• EXERCISE OBJECTIVE
Please start at the first line of the records beneath and quote each line exactly, ending with the line containing "L101: none -> 10mH (5V, COM)".

• Dataset entries
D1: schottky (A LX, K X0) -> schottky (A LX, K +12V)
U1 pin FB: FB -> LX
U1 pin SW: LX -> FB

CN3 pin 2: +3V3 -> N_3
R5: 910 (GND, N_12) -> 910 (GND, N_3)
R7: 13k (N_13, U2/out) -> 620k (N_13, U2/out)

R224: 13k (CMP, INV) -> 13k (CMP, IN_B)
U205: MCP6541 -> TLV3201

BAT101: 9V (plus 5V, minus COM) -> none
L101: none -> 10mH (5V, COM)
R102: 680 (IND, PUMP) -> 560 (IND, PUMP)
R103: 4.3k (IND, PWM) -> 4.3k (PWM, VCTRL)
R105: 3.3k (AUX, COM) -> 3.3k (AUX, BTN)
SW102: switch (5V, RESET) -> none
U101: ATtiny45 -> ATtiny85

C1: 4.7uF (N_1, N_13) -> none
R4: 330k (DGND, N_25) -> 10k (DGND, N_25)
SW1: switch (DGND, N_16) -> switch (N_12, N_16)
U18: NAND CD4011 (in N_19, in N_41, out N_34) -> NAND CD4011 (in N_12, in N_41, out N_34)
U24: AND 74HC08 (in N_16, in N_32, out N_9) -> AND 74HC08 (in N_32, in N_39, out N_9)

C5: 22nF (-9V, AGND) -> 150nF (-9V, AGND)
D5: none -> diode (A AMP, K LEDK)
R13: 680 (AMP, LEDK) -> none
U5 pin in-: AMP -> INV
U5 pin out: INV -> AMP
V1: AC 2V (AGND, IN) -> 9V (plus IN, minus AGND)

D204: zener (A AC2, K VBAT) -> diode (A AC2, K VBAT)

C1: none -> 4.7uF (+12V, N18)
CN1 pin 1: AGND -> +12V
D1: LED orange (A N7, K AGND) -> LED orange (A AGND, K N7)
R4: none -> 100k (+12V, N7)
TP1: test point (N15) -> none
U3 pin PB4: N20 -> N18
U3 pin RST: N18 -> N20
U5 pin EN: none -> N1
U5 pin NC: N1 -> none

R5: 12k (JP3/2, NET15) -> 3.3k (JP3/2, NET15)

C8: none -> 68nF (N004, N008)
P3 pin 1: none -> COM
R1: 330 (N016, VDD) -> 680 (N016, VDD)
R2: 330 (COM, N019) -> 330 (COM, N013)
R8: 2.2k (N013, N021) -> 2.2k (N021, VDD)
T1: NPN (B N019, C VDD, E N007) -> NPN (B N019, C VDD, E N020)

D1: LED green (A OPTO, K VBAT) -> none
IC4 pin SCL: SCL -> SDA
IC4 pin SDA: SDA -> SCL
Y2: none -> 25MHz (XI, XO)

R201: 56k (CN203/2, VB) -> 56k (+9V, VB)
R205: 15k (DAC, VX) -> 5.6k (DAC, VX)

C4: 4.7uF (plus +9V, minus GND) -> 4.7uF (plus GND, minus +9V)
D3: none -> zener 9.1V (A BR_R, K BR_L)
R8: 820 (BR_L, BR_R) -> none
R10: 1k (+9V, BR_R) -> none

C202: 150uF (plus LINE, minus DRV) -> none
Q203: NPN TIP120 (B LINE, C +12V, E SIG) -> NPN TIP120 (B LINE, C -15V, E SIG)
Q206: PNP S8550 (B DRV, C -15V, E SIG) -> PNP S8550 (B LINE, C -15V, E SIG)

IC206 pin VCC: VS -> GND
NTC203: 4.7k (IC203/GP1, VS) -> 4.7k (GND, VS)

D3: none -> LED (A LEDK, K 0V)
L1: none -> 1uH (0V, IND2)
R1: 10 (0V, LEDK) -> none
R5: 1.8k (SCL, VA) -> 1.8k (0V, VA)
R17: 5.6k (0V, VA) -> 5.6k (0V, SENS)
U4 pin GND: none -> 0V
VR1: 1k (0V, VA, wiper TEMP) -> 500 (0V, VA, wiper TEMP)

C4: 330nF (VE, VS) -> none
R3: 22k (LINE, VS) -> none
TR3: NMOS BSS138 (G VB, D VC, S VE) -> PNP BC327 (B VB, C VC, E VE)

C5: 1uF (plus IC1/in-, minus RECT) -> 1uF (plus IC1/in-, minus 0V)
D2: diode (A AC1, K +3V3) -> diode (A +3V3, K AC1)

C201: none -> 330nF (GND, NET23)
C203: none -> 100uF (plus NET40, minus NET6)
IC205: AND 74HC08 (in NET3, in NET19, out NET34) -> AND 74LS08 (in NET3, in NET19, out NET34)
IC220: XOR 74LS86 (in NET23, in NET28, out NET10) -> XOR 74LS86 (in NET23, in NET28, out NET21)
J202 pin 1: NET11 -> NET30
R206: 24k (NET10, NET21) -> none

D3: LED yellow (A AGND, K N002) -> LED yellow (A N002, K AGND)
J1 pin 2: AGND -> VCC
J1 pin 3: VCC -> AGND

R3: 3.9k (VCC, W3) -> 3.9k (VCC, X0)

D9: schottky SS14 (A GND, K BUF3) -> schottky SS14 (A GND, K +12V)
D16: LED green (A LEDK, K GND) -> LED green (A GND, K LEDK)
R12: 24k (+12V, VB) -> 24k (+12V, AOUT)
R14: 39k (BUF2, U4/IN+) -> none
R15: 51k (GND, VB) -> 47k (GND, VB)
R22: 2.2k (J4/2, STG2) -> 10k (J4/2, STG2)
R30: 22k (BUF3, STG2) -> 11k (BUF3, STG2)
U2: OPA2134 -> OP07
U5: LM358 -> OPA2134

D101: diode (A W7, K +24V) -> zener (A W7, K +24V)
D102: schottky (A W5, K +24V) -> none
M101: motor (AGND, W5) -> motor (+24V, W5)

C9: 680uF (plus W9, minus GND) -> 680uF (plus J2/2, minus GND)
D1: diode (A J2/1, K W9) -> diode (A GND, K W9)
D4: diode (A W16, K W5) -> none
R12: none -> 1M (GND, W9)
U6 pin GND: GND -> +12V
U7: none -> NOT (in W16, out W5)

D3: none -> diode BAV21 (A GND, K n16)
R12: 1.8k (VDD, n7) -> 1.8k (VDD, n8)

• ANSWER TO THIS PROBLEM
D1: schottky (A LX, K X0) -> schottky (A LX, K +12V)
U1 pin FB: FB -> LX
U1 pin SW: LX -> FB

CN3 pin 2: +3V3 -> N_3
R5: 910 (GND, N_12) -> 910 (GND, N_3)
R7: 13k (N_13, U2/out) -> 620k (N_13, U2/out)

R224: 13k (CMP, INV) -> 13k (CMP, IN_B)
U205: MCP6541 -> TLV3201

BAT101: 9V (plus 5V, minus COM) -> none
L101: none -> 10mH (5V, COM)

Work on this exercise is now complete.